▶ **EXERCISE OBJECTIVE**:
Every line from the one holding "orange brick I7:I10" to the end of the entries should be repeated exactly, with the pictures left out.
----- EXTRACTED DATA -----
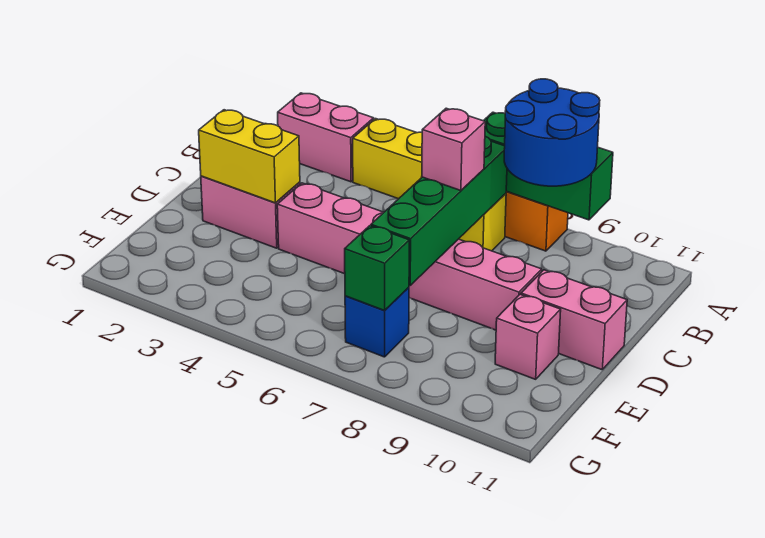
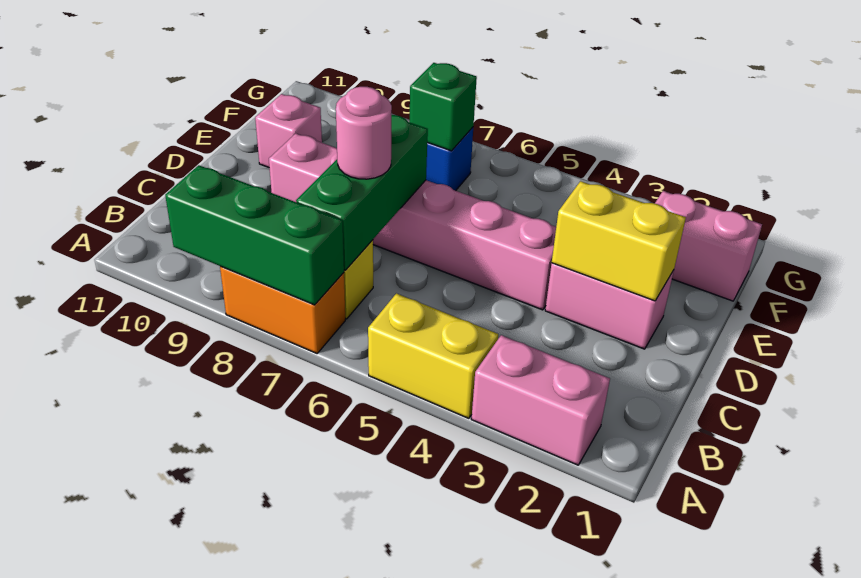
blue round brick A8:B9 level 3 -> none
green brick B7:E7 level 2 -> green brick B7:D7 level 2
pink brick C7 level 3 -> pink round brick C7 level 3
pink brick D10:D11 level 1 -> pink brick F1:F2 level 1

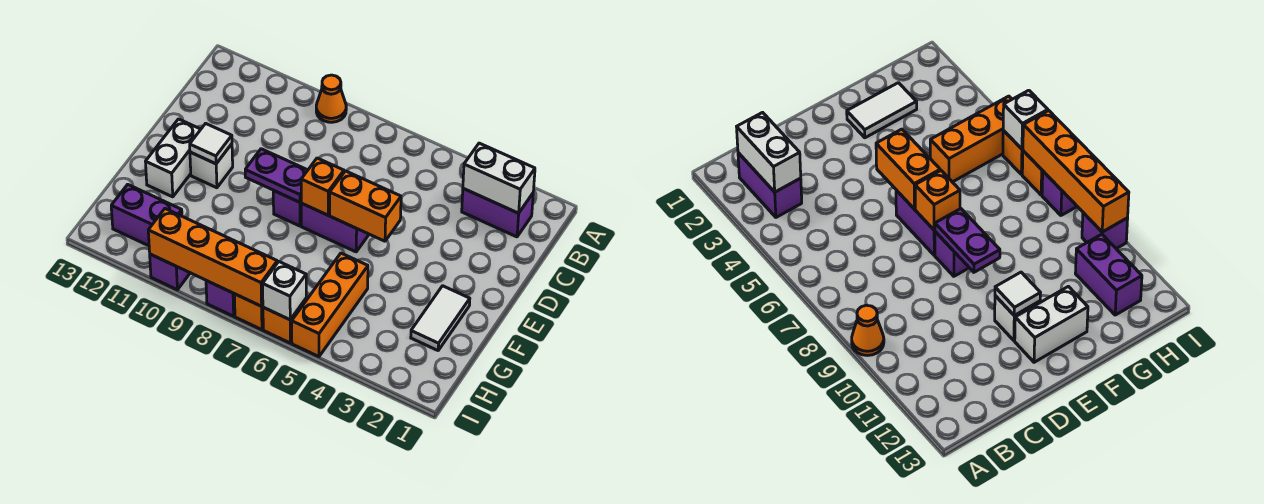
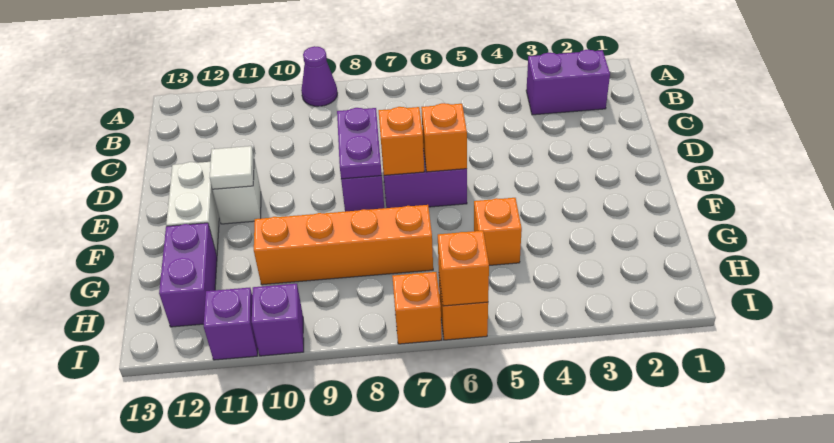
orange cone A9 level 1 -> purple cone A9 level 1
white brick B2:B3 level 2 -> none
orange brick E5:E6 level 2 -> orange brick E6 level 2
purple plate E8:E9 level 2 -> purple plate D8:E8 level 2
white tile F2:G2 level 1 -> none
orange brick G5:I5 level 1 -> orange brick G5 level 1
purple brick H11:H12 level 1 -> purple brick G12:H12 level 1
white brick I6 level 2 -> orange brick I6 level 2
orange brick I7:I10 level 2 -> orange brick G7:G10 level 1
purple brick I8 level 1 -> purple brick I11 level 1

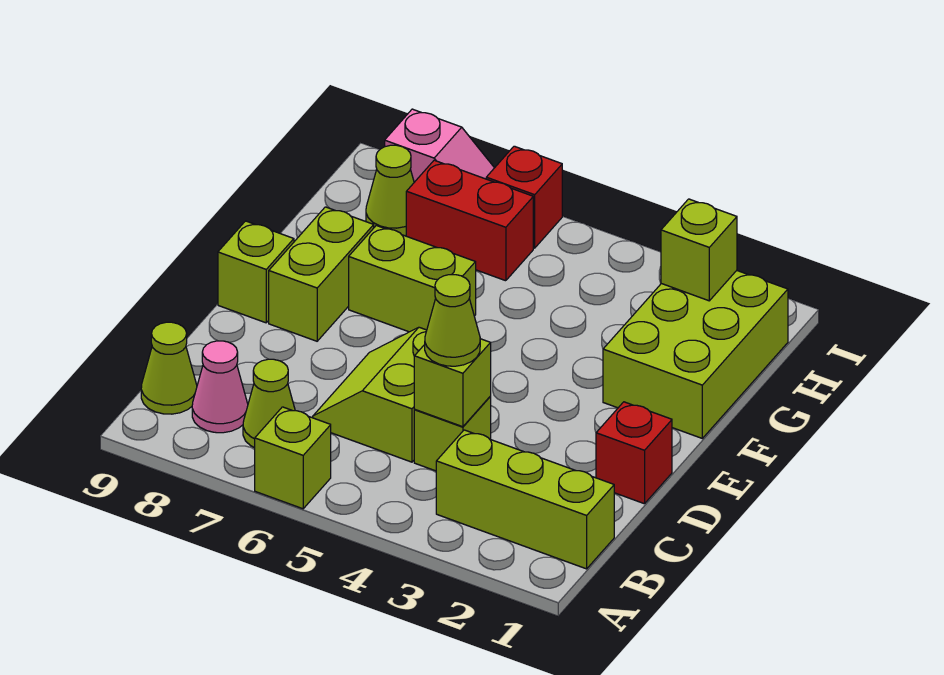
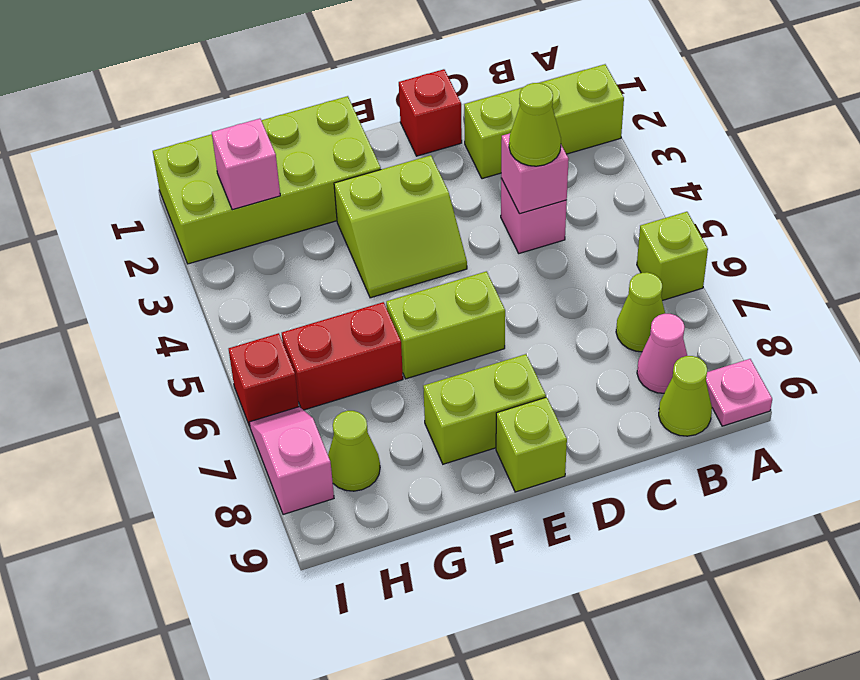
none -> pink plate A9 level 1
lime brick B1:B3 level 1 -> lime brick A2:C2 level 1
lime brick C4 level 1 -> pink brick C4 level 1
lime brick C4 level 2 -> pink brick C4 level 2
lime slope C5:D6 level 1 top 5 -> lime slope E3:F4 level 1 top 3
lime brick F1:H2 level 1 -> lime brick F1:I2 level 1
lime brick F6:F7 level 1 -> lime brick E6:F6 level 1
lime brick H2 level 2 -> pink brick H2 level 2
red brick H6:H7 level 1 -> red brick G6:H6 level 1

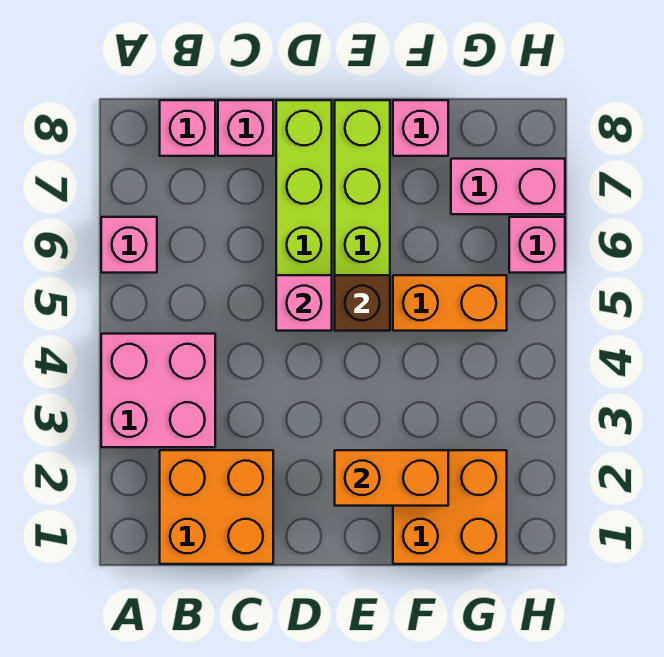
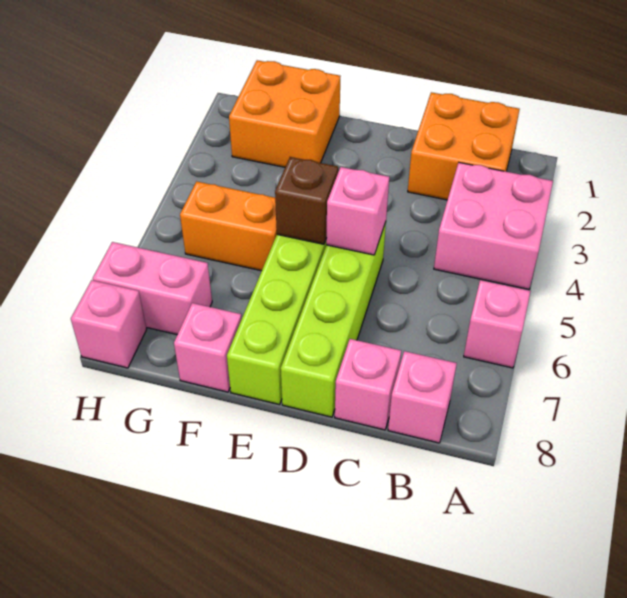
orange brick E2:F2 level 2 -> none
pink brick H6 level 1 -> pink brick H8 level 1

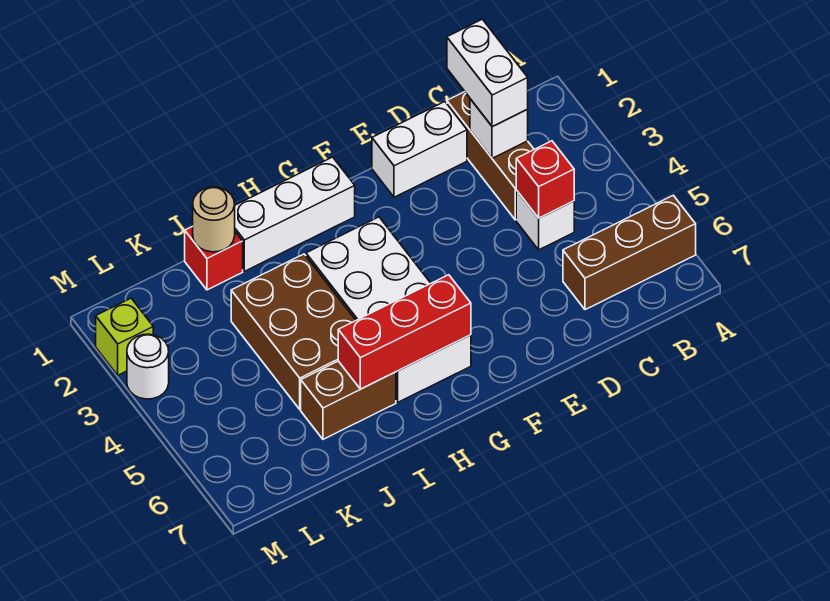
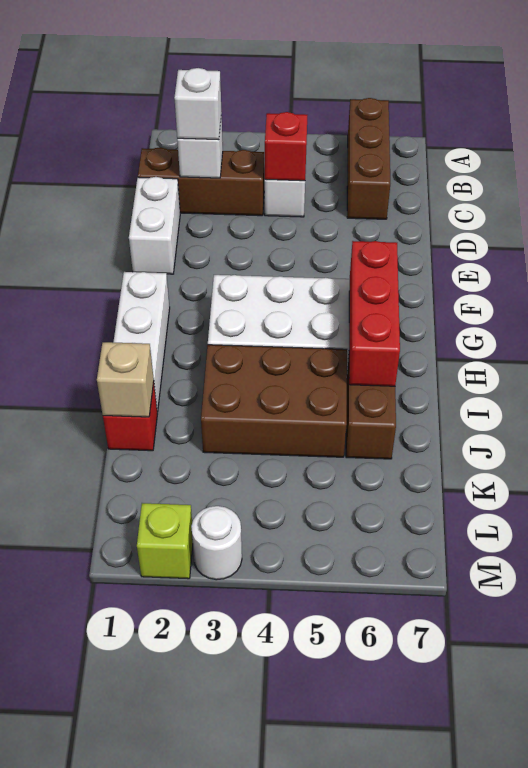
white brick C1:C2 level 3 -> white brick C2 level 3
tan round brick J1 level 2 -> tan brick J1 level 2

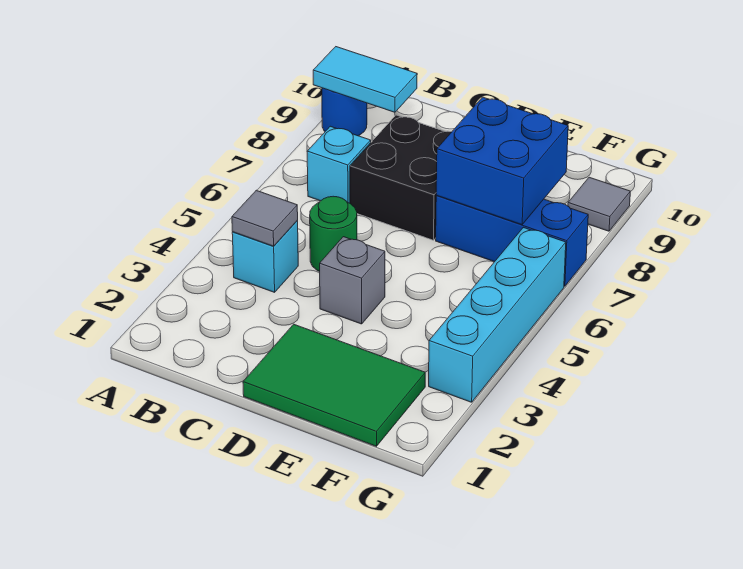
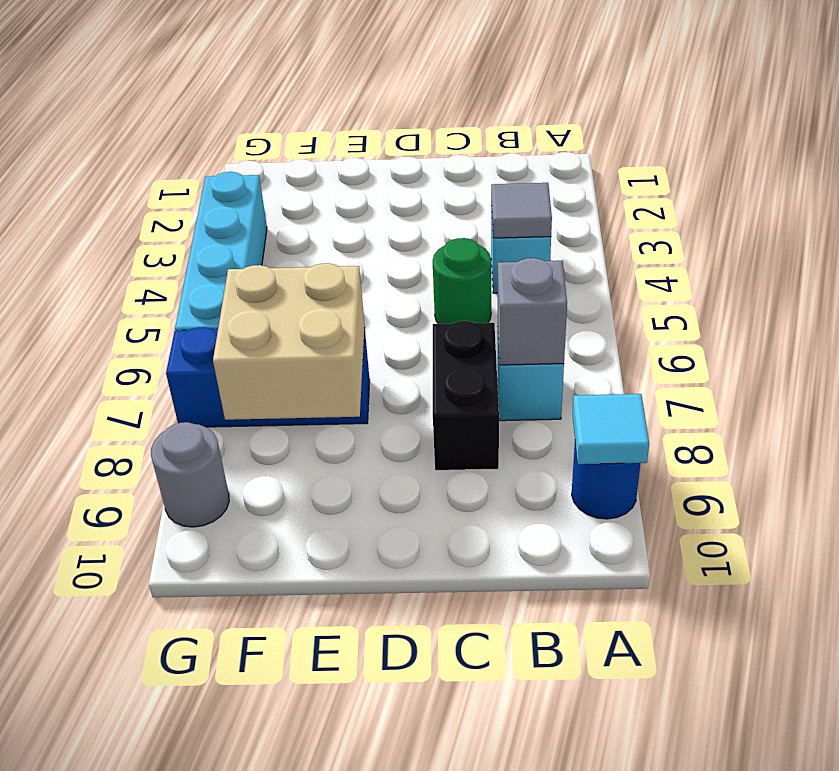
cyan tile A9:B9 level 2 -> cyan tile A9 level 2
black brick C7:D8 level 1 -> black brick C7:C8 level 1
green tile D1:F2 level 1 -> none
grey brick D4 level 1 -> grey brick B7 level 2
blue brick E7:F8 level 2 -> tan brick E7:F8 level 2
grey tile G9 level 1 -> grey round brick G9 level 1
-----
▶ **RESPONSE**:
orange brick I7:I10 level 2 -> orange brick G7:G10 level 1
purple brick I8 level 1 -> purple brick I11 level 1

none -> pink plate A9 level 1
lime brick B1:B3 level 1 -> lime brick A2:C2 level 1
lime brick C4 level 1 -> pink brick C4 level 1
lime brick C4 level 2 -> pink brick C4 level 2
lime slope C5:D6 level 1 top 5 -> lime slope E3:F4 level 1 top 3
lime brick F1:H2 level 1 -> lime brick F1:I2 level 1
lime brick F6:F7 level 1 -> lime brick E6:F6 level 1
lime brick H2 level 2 -> pink brick H2 level 2
red brick H6:H7 level 1 -> red brick G6:H6 level 1

orange brick E2:F2 level 2 -> none
pink brick H6 level 1 -> pink brick H8 level 1

white brick C1:C2 level 3 -> white brick C2 level 3
tan round brick J1 level 2 -> tan brick J1 level 2

cyan tile A9:B9 level 2 -> cyan tile A9 level 2
black brick C7:D8 level 1 -> black brick C7:C8 level 1
green tile D1:F2 level 1 -> none
grey brick D4 level 1 -> grey brick B7 level 2
blue brick E7:F8 level 2 -> tan brick E7:F8 level 2
grey tile G9 level 1 -> grey round brick G9 level 1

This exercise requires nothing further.